━━━ Data listing

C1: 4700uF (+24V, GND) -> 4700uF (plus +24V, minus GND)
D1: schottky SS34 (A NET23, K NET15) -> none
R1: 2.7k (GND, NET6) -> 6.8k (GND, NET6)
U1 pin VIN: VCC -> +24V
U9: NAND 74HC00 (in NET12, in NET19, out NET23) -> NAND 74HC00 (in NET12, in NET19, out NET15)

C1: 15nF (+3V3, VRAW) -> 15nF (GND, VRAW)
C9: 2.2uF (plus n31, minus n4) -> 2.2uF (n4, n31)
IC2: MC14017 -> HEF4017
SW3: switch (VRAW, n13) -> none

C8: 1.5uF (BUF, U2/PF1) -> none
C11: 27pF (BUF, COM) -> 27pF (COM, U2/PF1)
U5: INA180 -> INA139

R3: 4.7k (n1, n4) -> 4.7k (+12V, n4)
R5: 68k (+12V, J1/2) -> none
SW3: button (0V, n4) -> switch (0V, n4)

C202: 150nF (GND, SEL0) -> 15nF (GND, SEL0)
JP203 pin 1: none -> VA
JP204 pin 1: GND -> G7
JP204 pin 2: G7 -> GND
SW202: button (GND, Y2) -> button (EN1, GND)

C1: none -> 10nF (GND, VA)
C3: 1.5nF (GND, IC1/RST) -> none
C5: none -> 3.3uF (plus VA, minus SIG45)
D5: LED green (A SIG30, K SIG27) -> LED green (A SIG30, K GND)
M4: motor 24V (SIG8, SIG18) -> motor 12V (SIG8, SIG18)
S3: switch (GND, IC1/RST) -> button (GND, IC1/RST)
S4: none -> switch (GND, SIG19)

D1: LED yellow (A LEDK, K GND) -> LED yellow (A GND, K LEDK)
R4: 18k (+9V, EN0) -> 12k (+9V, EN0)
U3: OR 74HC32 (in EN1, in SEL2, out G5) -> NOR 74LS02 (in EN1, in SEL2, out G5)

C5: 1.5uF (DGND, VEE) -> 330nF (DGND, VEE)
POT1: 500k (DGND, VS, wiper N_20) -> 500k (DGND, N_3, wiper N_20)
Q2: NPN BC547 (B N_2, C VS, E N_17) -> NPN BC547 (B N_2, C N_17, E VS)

━━━━━━

**Work to be completed**
Give again, exactly as written, the lines running from the first line of the data above through the line that contains "U1 pin VIN: VCC -> +24V".

**Exercise result**
C1: 4700uF (+24V, GND) -> 4700uF (plus +24V, minus GND)
D1: schottky SS34 (A NET23, K NET15) -> none
R1: 2.7k (GND, NET6) -> 6.8k (GND, NET6)
U1 pin VIN: VCC -> +24V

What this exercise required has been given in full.